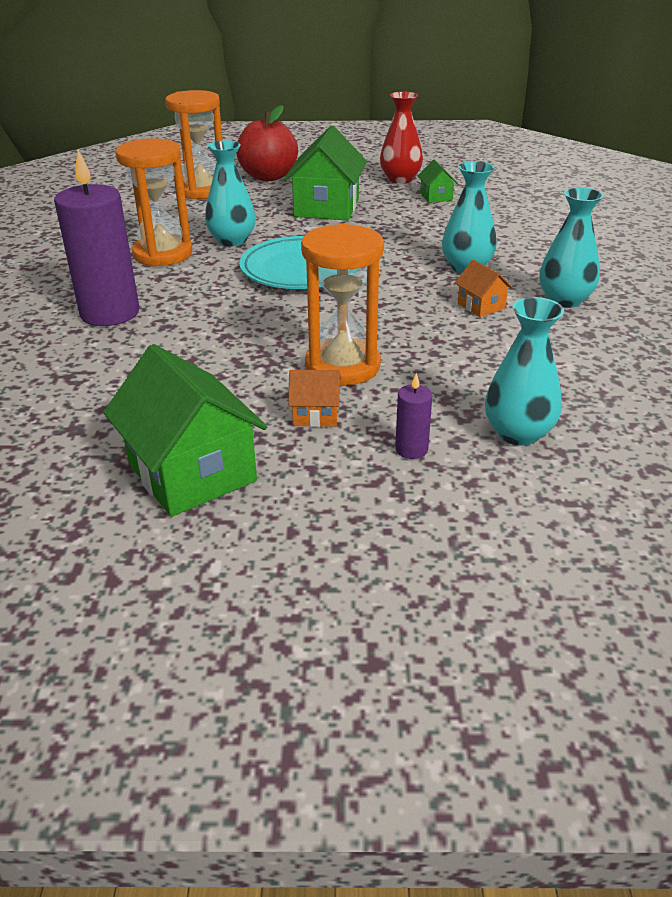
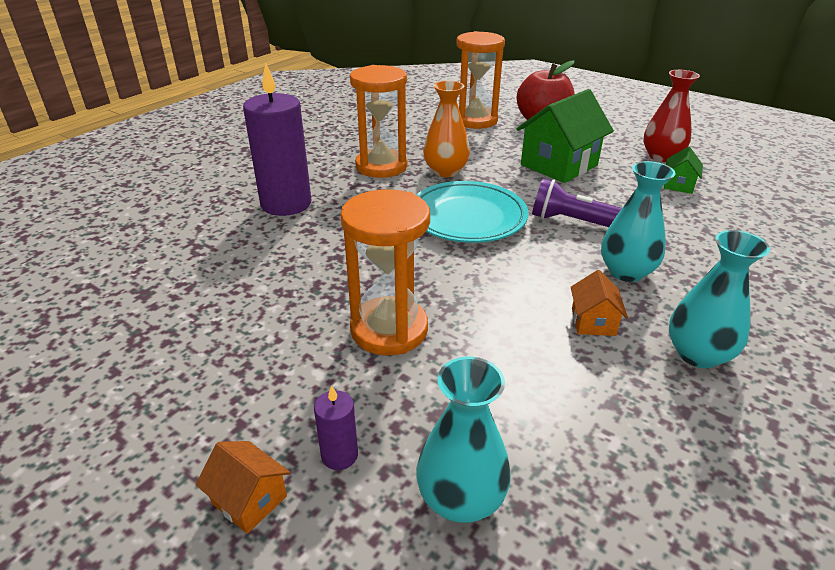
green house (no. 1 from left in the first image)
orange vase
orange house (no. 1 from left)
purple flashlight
━━━
(TASK GOAL):
Every line of the listing above is to be repeated exactly, with its pictures left out.

(FINAL ANSWER):
green house (no. 1 from left in the first image)
orange vase
orange house (no. 1 from left)
purple flashlight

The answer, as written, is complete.